* THE TASK
Give the records again in full, exactly as they appear.

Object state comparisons
..........

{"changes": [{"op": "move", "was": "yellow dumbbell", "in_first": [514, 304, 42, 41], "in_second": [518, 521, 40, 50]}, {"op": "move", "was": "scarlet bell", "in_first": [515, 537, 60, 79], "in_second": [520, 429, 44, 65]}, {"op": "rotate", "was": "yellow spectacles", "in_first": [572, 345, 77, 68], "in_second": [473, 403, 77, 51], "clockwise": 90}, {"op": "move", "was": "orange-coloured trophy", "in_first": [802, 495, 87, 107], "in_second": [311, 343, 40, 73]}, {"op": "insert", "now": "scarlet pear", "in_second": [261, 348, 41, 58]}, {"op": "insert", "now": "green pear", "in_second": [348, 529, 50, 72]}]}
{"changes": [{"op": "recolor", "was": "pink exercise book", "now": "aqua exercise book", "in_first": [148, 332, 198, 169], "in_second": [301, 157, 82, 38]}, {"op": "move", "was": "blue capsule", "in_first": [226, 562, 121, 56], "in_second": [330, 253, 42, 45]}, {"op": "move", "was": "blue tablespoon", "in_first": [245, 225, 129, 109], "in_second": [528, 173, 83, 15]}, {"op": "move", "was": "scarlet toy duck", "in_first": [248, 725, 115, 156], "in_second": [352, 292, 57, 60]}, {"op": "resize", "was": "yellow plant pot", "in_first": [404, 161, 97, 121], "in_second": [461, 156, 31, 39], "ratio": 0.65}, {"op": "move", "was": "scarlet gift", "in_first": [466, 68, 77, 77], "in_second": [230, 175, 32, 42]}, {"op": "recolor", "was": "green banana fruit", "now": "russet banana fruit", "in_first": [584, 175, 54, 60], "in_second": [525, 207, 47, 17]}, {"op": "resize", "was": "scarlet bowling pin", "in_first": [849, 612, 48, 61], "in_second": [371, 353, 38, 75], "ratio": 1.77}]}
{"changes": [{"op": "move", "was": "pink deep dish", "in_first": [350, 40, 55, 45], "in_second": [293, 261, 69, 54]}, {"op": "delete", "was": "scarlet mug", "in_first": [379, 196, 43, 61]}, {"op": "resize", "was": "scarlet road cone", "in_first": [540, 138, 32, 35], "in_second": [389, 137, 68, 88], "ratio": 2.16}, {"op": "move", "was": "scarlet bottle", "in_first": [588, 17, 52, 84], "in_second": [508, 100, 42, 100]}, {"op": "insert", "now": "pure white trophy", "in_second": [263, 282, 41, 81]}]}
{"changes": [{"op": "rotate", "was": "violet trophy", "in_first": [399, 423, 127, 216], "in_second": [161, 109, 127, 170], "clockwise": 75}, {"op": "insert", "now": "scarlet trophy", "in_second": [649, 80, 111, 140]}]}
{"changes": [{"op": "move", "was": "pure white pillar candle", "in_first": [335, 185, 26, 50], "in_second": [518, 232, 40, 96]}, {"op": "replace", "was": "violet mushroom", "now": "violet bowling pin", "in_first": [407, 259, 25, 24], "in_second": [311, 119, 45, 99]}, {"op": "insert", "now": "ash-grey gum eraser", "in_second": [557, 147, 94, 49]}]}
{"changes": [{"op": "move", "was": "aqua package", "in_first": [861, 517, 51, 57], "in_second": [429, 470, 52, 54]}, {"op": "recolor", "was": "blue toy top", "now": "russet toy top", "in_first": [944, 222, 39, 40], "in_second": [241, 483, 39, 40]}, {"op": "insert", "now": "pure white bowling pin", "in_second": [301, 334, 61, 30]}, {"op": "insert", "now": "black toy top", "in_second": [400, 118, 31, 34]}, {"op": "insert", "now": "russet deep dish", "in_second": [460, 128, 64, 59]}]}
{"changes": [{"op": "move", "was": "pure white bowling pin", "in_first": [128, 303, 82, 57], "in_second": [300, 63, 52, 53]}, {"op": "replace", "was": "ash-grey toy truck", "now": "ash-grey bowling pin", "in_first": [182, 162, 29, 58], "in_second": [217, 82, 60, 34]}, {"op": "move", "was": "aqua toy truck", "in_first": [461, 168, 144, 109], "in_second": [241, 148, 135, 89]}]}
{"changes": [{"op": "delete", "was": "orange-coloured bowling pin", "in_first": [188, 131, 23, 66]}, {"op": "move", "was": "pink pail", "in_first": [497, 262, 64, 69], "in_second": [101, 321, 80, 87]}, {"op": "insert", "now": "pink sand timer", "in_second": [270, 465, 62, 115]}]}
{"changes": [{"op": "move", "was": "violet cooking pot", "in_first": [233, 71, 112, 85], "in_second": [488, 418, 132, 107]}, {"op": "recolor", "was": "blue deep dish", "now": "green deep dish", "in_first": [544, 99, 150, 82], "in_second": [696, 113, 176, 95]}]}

..........

* EXPECTED ANSWER
{"changes": [{"op": "move", "was": "yellow dumbbell", "in_first": [514, 304, 42, 41], "in_second": [518, 521, 40, 50]}, {"op": "move", "was": "scarlet bell", "in_first": [515, 537, 60, 79], "in_second": [520, 429, 44, 65]}, {"op": "rotate", "was": "yellow spectacles", "in_first": [572, 345, 77, 68], "in_second": [473, 403, 77, 51], "clockwise": 90}, {"op": "move", "was": "orange-coloured trophy", "in_first": [802, 495, 87, 107], "in_second": [311, 343, 40, 73]}, {"op": "insert", "now": "scarlet pear", "in_second": [261, 348, 41, 58]}, {"op": "insert", "now": "green pear", "in_second": [348, 529, 50, 72]}]}
{"changes": [{"op": "recolor", "was": "pink exercise book", "now": "aqua exercise book", "in_first": [148, 332, 198, 169], "in_second": [301, 157, 82, 38]}, {"op": "move", "was": "blue capsule", "in_first": [226, 562, 121, 56], "in_second": [330, 253, 42, 45]}, {"op": "move", "was": "blue tablespoon", "in_first": [245, 225, 129, 109], "in_second": [528, 173, 83, 15]}, {"op": "move", "was": "scarlet toy duck", "in_first": [248, 725, 115, 156], "in_second": [352, 292, 57, 60]}, {"op": "resize", "was": "yellow plant pot", "in_first": [404, 161, 97, 121], "in_second": [461, 156, 31, 39], "ratio": 0.65}, {"op": "move", "was": "scarlet gift", "in_first": [466, 68, 77, 77], "in_second": [230, 175, 32, 42]}, {"op": "recolor", "was": "green banana fruit", "now": "russet banana fruit", "in_first": [584, 175, 54, 60], "in_second": [525, 207, 47, 17]}, {"op": "resize", "was": "scarlet bowling pin", "in_first": [849, 612, 48, 61], "in_second": [371, 353, 38, 75], "ratio": 1.77}]}
{"changes": [{"op": "move", "was": "pink deep dish", "in_first": [350, 40, 55, 45], "in_second": [293, 261, 69, 54]}, {"op": "delete", "was": "scarlet mug", "in_first": [379, 196, 43, 61]}, {"op": "resize", "was": "scarlet road cone", "in_first": [540, 138, 32, 35], "in_second": [389, 137, 68, 88], "ratio": 2.16}, {"op": "move", "was": "scarlet bottle", "in_first": [588, 17, 52, 84], "in_second": [508, 100, 42, 100]}, {"op": "insert", "now": "pure white trophy", "in_second": [263, 282, 41, 81]}]}
{"changes": [{"op": "rotate", "was": "violet trophy", "in_first": [399, 423, 127, 216], "in_second": [161, 109, 127, 170], "clockwise": 75}, {"op": "insert", "now": "scarlet trophy", "in_second": [649, 80, 111, 140]}]}
{"changes": [{"op": "move", "was": "pure white pillar candle", "in_first": [335, 185, 26, 50], "in_second": [518, 232, 40, 96]}, {"op": "replace", "was": "violet mushroom", "now": "violet bowling pin", "in_first": [407, 259, 25, 24], "in_second": [311, 119, 45, 99]}, {"op": "insert", "now": "ash-grey gum eraser", "in_second": [557, 147, 94, 49]}]}
{"changes": [{"op": "move", "was": "aqua package", "in_first": [861, 517, 51, 57], "in_second": [429, 470, 52, 54]}, {"op": "recolor", "was": "blue toy top", "now": "russet toy top", "in_first": [944, 222, 39, 40], "in_second": [241, 483, 39, 40]}, {"op": "insert", "now": "pure white bowling pin", "in_second": [301, 334, 61, 30]}, {"op": "insert", "now": "black toy top", "in_second": [400, 118, 31, 34]}, {"op": "insert", "now": "russet deep dish", "in_second": [460, 128, 64, 59]}]}
{"changes": [{"op": "move", "was": "pure white bowling pin", "in_first": [128, 303, 82, 57], "in_second": [300, 63, 52, 53]}, {"op": "replace", "was": "ash-grey toy truck", "now": "ash-grey bowling pin", "in_first": [182, 162, 29, 58], "in_second": [217, 82, 60, 34]}, {"op": "move", "was": "aqua toy truck", "in_first": [461, 168, 144, 109], "in_second": [241, 148, 135, 89]}]}
{"changes": [{"op": "delete", "was": "orange-coloured bowling pin", "in_first": [188, 131, 23, 66]}, {"op": "move", "was": "pink pail", "in_first": [497, 262, 64, 69], "in_second": [101, 321, 80, 87]}, {"op": "insert", "now": "pink sand timer", "in_second": [270, 465, 62, 115]}]}
{"changes": [{"op": "move", "was": "violet cooking pot", "in_first": [233, 71, 112, 85], "in_second": [488, 418, 132, 107]}, {"op": "recolor", "was": "blue deep dish", "now": "green deep dish", "in_first": [544, 99, 150, 82], "in_second": [696, 113, 176, 95]}]}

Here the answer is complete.